→ Task
Read through the listing below and return only the lines containing "bell".

→ Data
BEGIN
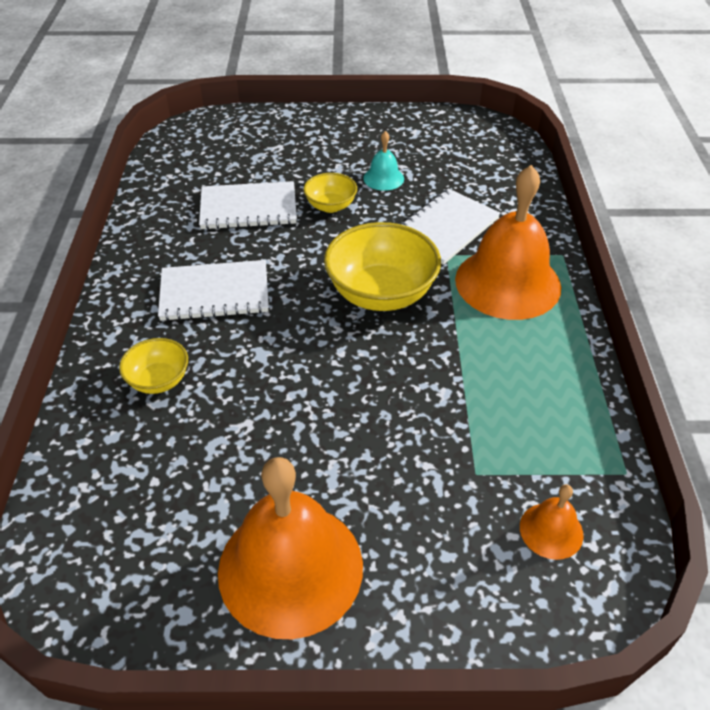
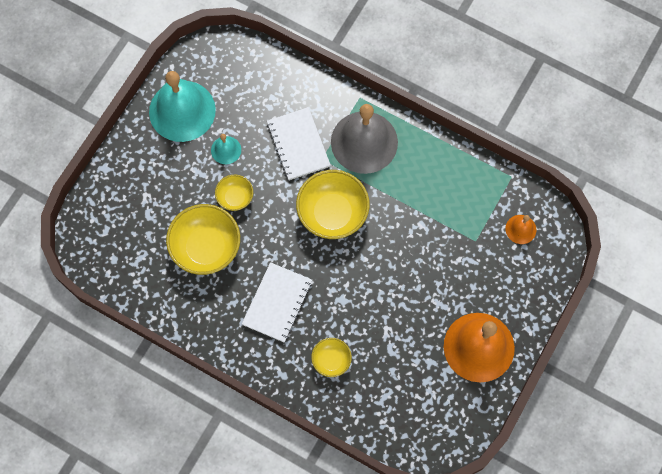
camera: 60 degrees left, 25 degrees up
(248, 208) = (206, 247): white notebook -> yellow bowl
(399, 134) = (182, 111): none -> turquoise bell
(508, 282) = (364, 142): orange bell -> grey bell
END
→ Task solution
(399, 134) = (182, 111): none -> turquoise bell
(508, 282) = (364, 142): orange bell -> grey bell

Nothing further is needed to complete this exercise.